Start of MATERIAL FOR THIS TASK

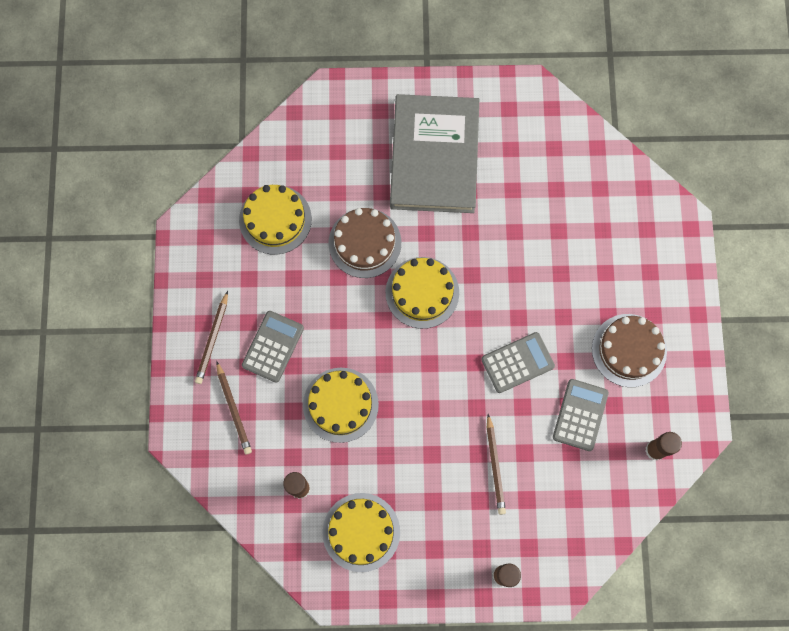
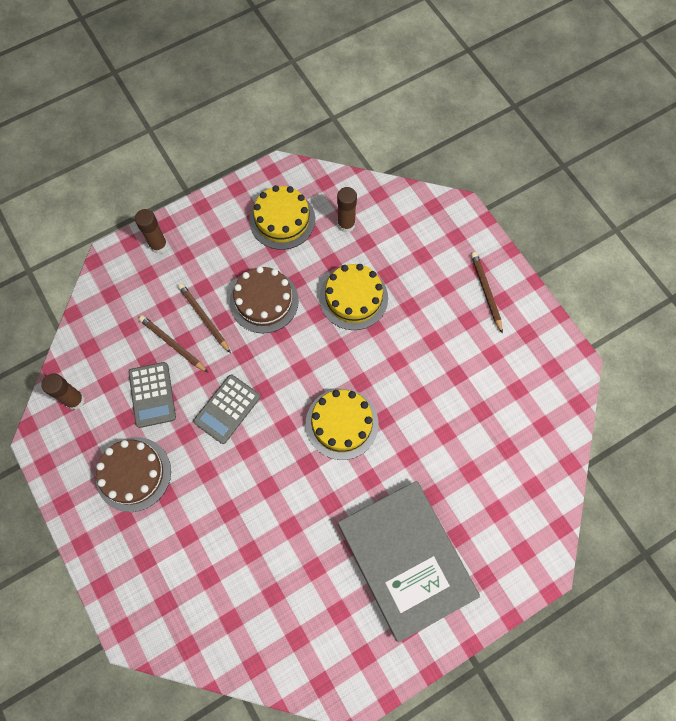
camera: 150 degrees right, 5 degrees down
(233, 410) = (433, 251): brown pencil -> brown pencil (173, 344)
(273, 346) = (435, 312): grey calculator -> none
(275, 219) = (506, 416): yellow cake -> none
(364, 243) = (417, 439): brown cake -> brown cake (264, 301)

End of MATERIAL FOR THIS TASK
Start of MATERIAL FOR THIS TASK

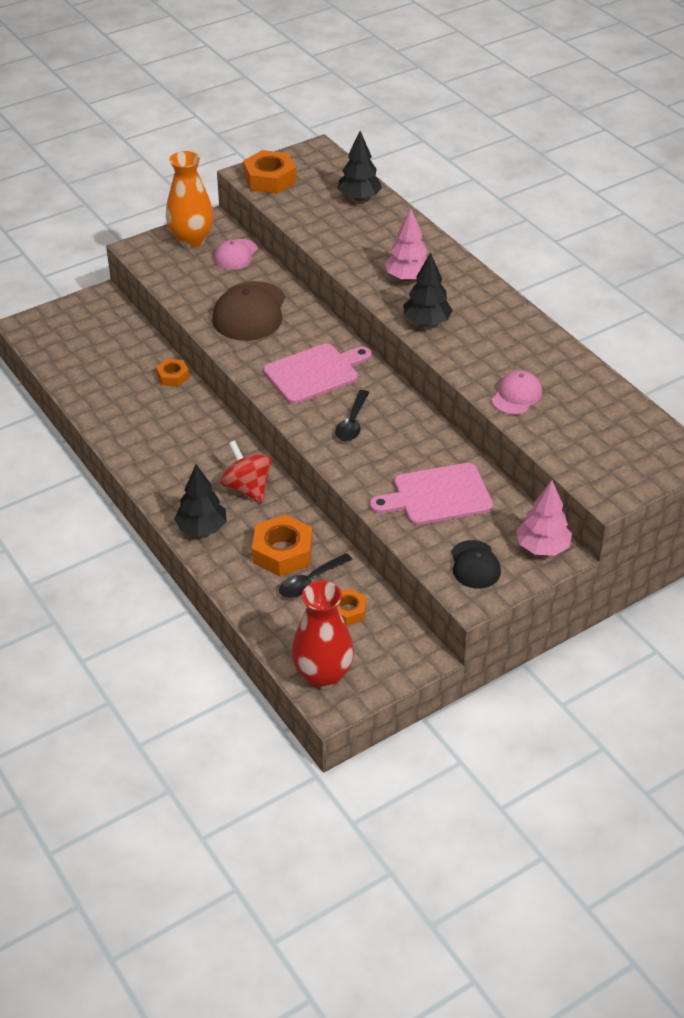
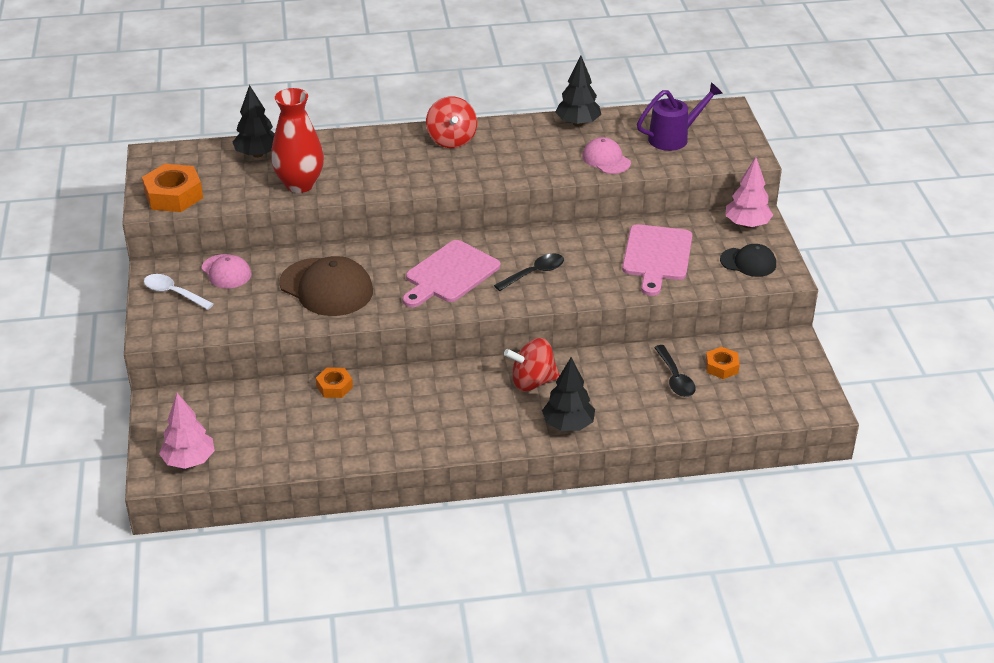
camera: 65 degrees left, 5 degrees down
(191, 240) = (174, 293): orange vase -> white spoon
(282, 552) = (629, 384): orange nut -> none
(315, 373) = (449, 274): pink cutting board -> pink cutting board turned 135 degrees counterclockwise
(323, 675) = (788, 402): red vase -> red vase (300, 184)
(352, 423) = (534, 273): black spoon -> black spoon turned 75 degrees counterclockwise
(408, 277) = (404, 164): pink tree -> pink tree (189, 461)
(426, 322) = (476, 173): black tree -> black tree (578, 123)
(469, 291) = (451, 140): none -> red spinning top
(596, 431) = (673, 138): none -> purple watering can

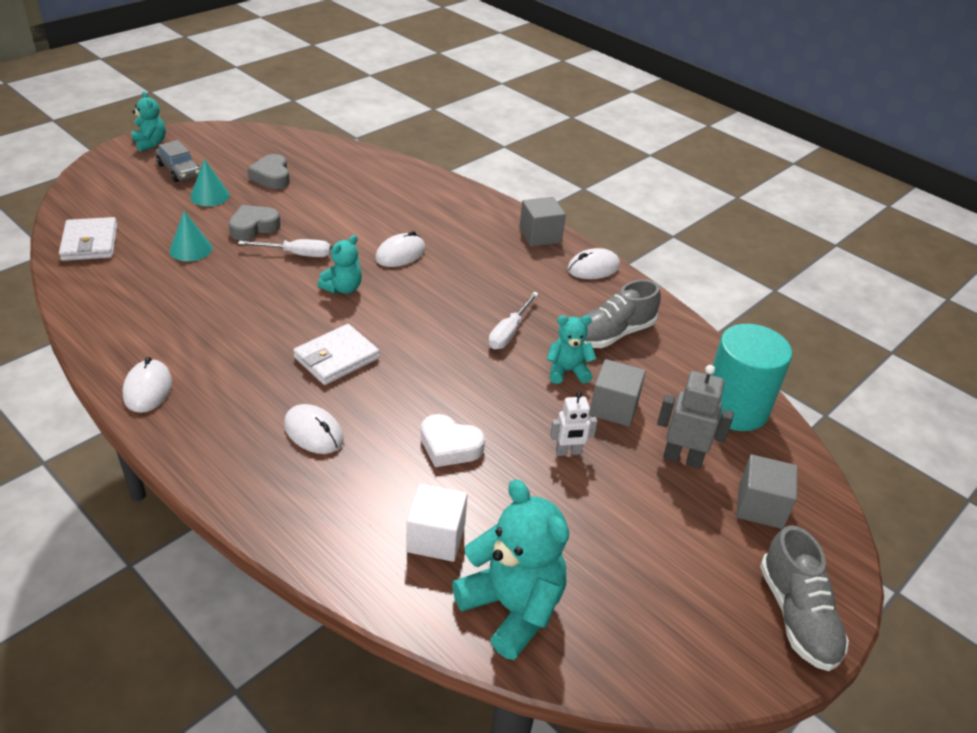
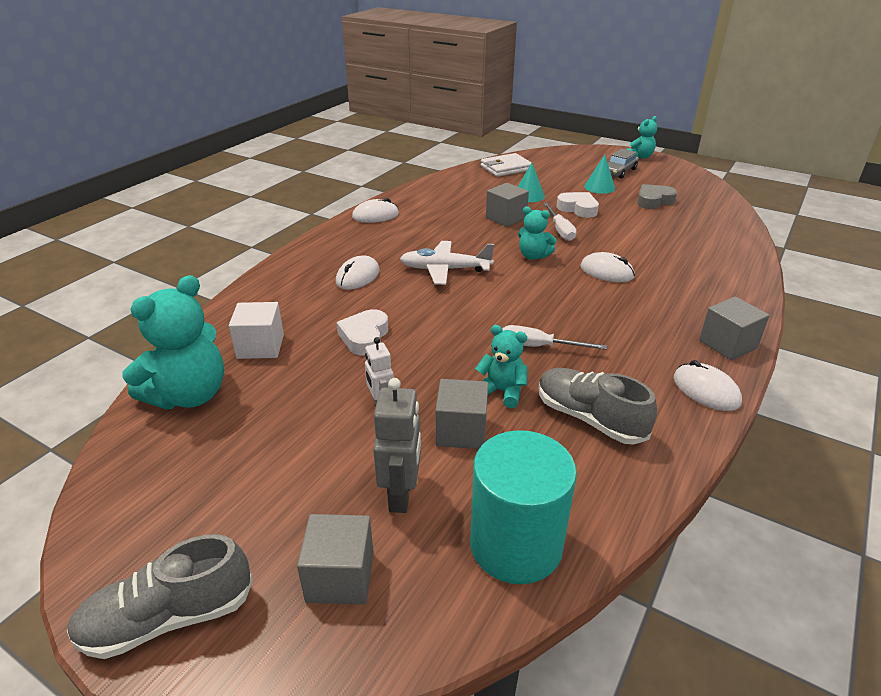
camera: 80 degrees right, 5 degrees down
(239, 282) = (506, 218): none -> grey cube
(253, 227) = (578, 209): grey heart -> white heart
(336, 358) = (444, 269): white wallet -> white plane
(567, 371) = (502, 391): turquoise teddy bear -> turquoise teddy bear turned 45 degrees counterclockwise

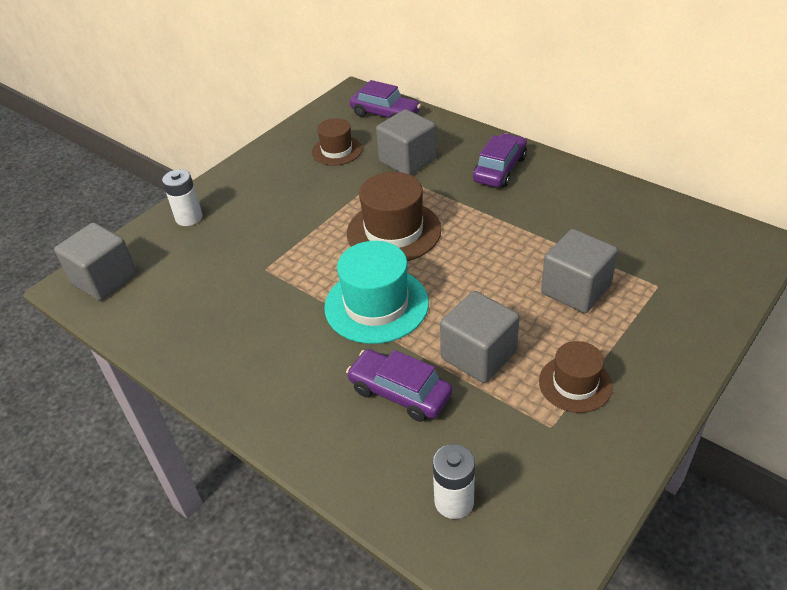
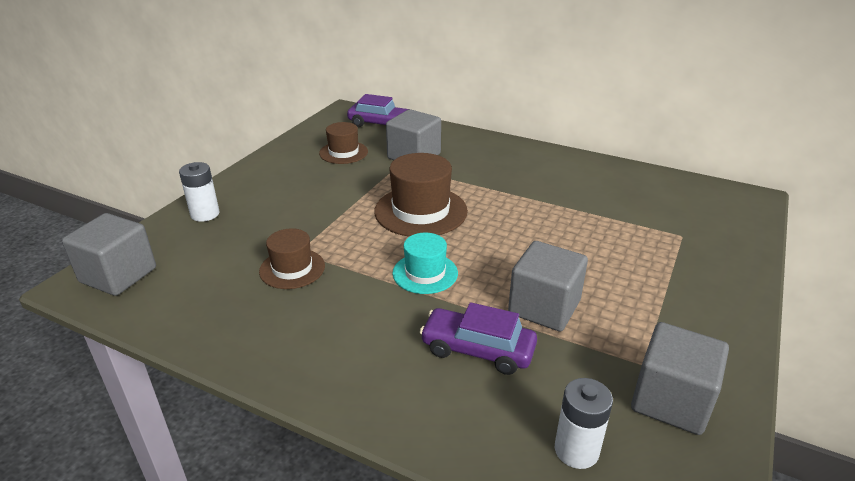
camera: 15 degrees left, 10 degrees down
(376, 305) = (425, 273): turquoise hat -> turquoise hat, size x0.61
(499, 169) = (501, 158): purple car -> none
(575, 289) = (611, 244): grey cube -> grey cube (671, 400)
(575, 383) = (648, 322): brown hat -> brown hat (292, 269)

End of MATERIAL FOR THIS TASK

EXERCISE BRIEF: Set down, unchanged, only those lines above that fall between the line with "camera: 150 degrees right, 5 degrees down" and the line with "(364, 243) = (417, 439): brown", the two end lines included.

EXPECTED OUTPUT:
camera: 150 degrees right, 5 degrees down
(233, 410) = (433, 251): brown pencil -> brown pencil (173, 344)
(273, 346) = (435, 312): grey calculator -> none
(275, 219) = (506, 416): yellow cake -> none
(364, 243) = (417, 439): brown cake -> brown cake (264, 301)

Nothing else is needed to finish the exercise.